__What needs to be done__.
Edit the entries below so that every "center position" becomes "central point", keeping everything else the same.

(A run of entries)
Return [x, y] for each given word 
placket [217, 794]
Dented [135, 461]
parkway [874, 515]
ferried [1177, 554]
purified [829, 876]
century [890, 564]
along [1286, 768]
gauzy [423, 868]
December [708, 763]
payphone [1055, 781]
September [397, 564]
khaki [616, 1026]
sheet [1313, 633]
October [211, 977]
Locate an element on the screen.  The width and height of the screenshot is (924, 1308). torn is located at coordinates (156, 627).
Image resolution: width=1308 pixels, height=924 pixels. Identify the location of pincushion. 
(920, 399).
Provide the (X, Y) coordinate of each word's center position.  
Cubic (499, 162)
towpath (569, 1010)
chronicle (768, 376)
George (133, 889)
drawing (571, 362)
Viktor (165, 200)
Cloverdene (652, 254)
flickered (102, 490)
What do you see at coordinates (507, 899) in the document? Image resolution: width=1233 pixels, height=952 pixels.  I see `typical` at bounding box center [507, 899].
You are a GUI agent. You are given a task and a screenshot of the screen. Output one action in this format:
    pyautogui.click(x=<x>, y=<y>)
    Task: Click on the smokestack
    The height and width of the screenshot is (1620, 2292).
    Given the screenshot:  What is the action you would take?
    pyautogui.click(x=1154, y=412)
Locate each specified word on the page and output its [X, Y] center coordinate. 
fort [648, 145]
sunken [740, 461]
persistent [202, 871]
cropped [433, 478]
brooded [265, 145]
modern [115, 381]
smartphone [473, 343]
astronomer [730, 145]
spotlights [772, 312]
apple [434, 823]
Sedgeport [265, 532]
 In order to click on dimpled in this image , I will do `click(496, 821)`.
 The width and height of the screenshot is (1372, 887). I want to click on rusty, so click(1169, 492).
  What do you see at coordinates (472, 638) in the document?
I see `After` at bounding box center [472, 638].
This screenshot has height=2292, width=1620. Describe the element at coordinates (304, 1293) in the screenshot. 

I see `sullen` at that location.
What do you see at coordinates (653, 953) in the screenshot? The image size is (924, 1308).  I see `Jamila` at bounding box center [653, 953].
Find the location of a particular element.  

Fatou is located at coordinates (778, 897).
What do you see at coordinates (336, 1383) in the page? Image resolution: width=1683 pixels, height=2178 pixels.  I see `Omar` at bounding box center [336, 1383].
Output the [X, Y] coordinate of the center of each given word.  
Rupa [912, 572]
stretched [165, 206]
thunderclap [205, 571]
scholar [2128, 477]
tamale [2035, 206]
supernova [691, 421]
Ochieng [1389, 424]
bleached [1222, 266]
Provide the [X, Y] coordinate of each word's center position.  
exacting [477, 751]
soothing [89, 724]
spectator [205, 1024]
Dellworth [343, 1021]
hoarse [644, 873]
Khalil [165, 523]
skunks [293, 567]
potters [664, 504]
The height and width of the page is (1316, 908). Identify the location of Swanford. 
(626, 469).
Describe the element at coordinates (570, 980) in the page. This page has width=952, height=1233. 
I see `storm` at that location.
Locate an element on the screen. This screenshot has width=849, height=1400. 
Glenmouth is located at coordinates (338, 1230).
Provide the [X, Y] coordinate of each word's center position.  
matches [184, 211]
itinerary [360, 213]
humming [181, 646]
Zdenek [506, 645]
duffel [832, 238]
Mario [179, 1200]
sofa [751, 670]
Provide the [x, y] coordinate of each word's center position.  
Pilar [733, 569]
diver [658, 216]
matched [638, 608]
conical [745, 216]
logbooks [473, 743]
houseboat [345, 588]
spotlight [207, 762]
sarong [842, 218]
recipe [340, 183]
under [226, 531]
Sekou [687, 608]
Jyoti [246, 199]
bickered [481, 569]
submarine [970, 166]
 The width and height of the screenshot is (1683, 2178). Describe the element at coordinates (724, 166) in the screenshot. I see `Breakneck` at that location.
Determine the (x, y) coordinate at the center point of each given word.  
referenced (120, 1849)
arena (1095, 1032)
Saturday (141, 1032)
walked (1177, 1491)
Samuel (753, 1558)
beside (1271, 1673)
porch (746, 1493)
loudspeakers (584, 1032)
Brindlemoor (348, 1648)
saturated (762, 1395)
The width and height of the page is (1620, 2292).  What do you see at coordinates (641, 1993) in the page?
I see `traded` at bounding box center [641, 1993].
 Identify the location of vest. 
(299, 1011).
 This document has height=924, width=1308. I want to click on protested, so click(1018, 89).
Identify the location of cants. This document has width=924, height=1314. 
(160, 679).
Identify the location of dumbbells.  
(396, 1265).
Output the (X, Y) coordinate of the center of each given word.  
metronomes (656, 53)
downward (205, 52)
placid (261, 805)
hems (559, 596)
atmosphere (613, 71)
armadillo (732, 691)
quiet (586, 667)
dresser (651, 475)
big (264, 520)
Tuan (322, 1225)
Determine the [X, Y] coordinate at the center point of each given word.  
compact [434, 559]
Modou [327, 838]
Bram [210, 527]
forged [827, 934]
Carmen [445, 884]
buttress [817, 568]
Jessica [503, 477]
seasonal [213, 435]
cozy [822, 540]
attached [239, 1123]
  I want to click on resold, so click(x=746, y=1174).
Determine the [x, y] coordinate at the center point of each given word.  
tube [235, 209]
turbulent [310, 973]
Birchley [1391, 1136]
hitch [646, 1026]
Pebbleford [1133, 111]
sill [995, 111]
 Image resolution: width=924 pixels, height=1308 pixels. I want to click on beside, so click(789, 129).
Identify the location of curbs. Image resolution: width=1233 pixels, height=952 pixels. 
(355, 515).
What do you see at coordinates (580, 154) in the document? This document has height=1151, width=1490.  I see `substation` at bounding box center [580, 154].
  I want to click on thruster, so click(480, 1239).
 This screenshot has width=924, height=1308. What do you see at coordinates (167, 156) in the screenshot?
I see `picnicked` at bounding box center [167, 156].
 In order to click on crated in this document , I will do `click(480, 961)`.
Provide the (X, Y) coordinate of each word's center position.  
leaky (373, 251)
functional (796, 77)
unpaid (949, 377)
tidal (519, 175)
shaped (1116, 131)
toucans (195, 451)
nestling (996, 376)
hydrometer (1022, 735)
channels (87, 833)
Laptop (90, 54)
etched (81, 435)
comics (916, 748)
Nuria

__Complete response__.
Return [x, y] for each given word 
placket [217, 794]
Dented [135, 461]
parkway [874, 515]
ferried [1177, 554]
purified [829, 876]
century [890, 564]
along [1286, 768]
gauzy [423, 868]
December [708, 763]
payphone [1055, 781]
September [397, 564]
khaki [616, 1026]
sheet [1313, 633]
October [211, 977]
Locate an element on the screen.  The width and height of the screenshot is (924, 1308). torn is located at coordinates (156, 627).
Image resolution: width=1308 pixels, height=924 pixels. Identify the location of pincushion. 
(920, 399).
Provide the (X, Y) coordinate of each word's central point.  
Cubic (499, 162)
towpath (569, 1010)
chronicle (768, 376)
George (133, 889)
drawing (571, 362)
Viktor (165, 200)
Cloverdene (652, 254)
flickered (102, 490)
What do you see at coordinates (507, 899) in the document? Image resolution: width=1233 pixels, height=952 pixels.  I see `typical` at bounding box center [507, 899].
You are a GUI agent. You are given a task and a screenshot of the screen. Output one action in this format:
    pyautogui.click(x=<x>, y=<y>)
    Task: Click on the smokestack
    The height and width of the screenshot is (1620, 2292).
    Given the screenshot:  What is the action you would take?
    pyautogui.click(x=1154, y=412)
Locate each specified word on the page and output its [X, Y] center coordinate. 
fort [648, 145]
sunken [740, 461]
persistent [202, 871]
cropped [433, 478]
brooded [265, 145]
modern [115, 381]
smartphone [473, 343]
astronomer [730, 145]
spotlights [772, 312]
apple [434, 823]
Sedgeport [265, 532]
 In order to click on dimpled in this image , I will do `click(496, 821)`.
 The width and height of the screenshot is (1372, 887). I want to click on rusty, so click(1169, 492).
  What do you see at coordinates (472, 638) in the document?
I see `After` at bounding box center [472, 638].
This screenshot has height=2292, width=1620. Describe the element at coordinates (304, 1293) in the screenshot. 

I see `sullen` at that location.
What do you see at coordinates (653, 953) in the screenshot? The image size is (924, 1308).  I see `Jamila` at bounding box center [653, 953].
Find the location of a particular element.  

Fatou is located at coordinates (778, 897).
What do you see at coordinates (336, 1383) in the page? Image resolution: width=1683 pixels, height=2178 pixels.  I see `Omar` at bounding box center [336, 1383].
Output the [X, Y] coordinate of the center of each given word.  
Rupa [912, 572]
stretched [165, 206]
thunderclap [205, 571]
scholar [2128, 477]
tamale [2035, 206]
supernova [691, 421]
Ochieng [1389, 424]
bleached [1222, 266]
Provide the [X, Y] coordinate of each word's central point.  
exacting [477, 751]
soothing [89, 724]
spectator [205, 1024]
Dellworth [343, 1021]
hoarse [644, 873]
Khalil [165, 523]
skunks [293, 567]
potters [664, 504]
The height and width of the page is (1316, 908). Identify the location of Swanford. 
(626, 469).
Describe the element at coordinates (570, 980) in the page. This page has width=952, height=1233. 
I see `storm` at that location.
Locate an element on the screen. This screenshot has width=849, height=1400. 
Glenmouth is located at coordinates (338, 1230).
Provide the [X, Y] coordinate of each word's central point.  
matches [184, 211]
itinerary [360, 213]
humming [181, 646]
Zdenek [506, 645]
duffel [832, 238]
Mario [179, 1200]
sofa [751, 670]
Provide the [x, y] coordinate of each word's central point.  
Pilar [733, 569]
diver [658, 216]
matched [638, 608]
conical [745, 216]
logbooks [473, 743]
houseboat [345, 588]
spotlight [207, 762]
sarong [842, 218]
recipe [340, 183]
under [226, 531]
Sekou [687, 608]
Jyoti [246, 199]
bickered [481, 569]
submarine [970, 166]
 The width and height of the screenshot is (1683, 2178). Describe the element at coordinates (724, 166) in the screenshot. I see `Breakneck` at that location.
Determine the (x, y) coordinate at the center point of each given word.  
referenced (120, 1849)
arena (1095, 1032)
Saturday (141, 1032)
walked (1177, 1491)
Samuel (753, 1558)
beside (1271, 1673)
porch (746, 1493)
loudspeakers (584, 1032)
Brindlemoor (348, 1648)
saturated (762, 1395)
The width and height of the page is (1620, 2292).  What do you see at coordinates (641, 1993) in the page?
I see `traded` at bounding box center [641, 1993].
 Identify the location of vest. 
(299, 1011).
 This document has height=924, width=1308. I want to click on protested, so click(1018, 89).
Identify the location of cants. This document has width=924, height=1314. 
(160, 679).
Identify the location of dumbbells.  
(396, 1265).
Output the (X, Y) coordinate of the center of each given word.  
metronomes (656, 53)
downward (205, 52)
placid (261, 805)
hems (559, 596)
atmosphere (613, 71)
armadillo (732, 691)
quiet (586, 667)
dresser (651, 475)
big (264, 520)
Tuan (322, 1225)
Determine the [X, Y] coordinate at the center point of each given word.  
compact [434, 559]
Modou [327, 838]
Bram [210, 527]
forged [827, 934]
Carmen [445, 884]
buttress [817, 568]
Jessica [503, 477]
seasonal [213, 435]
cozy [822, 540]
attached [239, 1123]
  I want to click on resold, so click(x=746, y=1174).
Determine the [x, y] coordinate at the center point of each given word.  
tube [235, 209]
turbulent [310, 973]
Birchley [1391, 1136]
hitch [646, 1026]
Pebbleford [1133, 111]
sill [995, 111]
 Image resolution: width=924 pixels, height=1308 pixels. I want to click on beside, so click(789, 129).
Identify the location of curbs. Image resolution: width=1233 pixels, height=952 pixels. 
(355, 515).
What do you see at coordinates (580, 154) in the document? This document has height=1151, width=1490.  I see `substation` at bounding box center [580, 154].
  I want to click on thruster, so click(480, 1239).
 This screenshot has width=924, height=1308. What do you see at coordinates (167, 156) in the screenshot?
I see `picnicked` at bounding box center [167, 156].
 In order to click on crated in this document , I will do `click(480, 961)`.
Provide the (X, Y) coordinate of each word's central point.  
leaky (373, 251)
functional (796, 77)
unpaid (949, 377)
tidal (519, 175)
shaped (1116, 131)
toucans (195, 451)
nestling (996, 376)
hydrometer (1022, 735)
channels (87, 833)
Laptop (90, 54)
etched (81, 435)
comics (916, 748)
Nuria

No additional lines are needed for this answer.